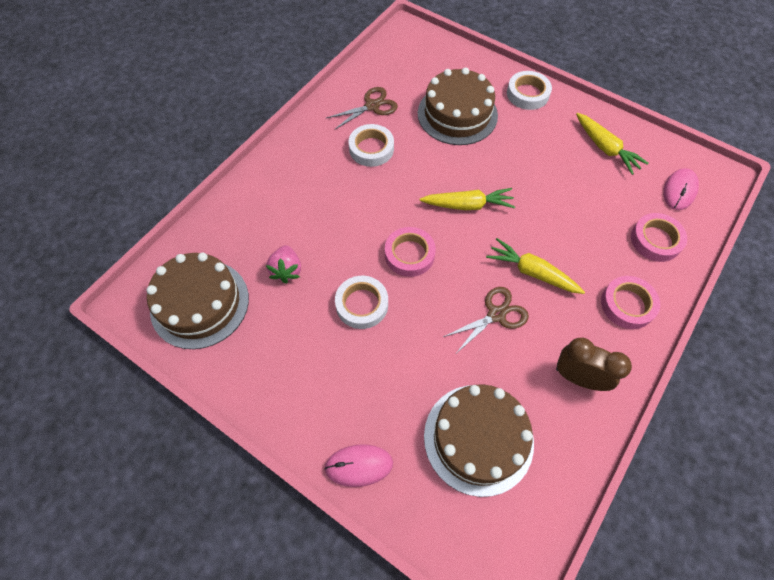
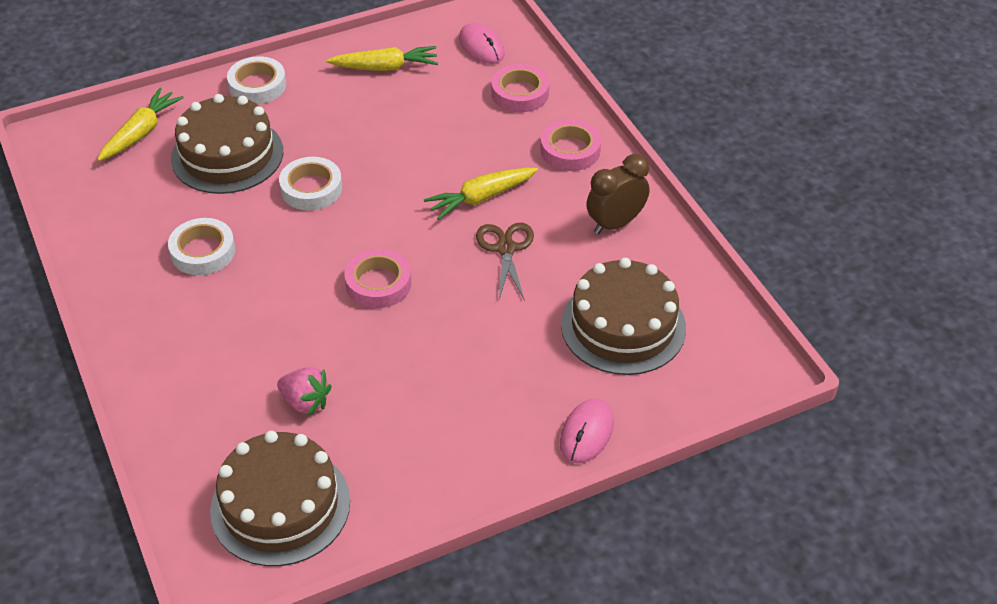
camera: 60 degrees left, 15 degrees down
(362, 304) = (407, 352): white tape -> white tape (311, 188)
(372, 106) = (138, 222): brown scissors -> none
(468, 205) = (358, 206): yellow carrot -> yellow carrot (141, 132)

········

- **About this exercise**
Transcribe each line above verbatim, with the pictures left out.

- **Result**
camera: 60 degrees left, 15 degrees down
(362, 304) = (407, 352): white tape -> white tape (311, 188)
(372, 106) = (138, 222): brown scissors -> none
(468, 205) = (358, 206): yellow carrot -> yellow carrot (141, 132)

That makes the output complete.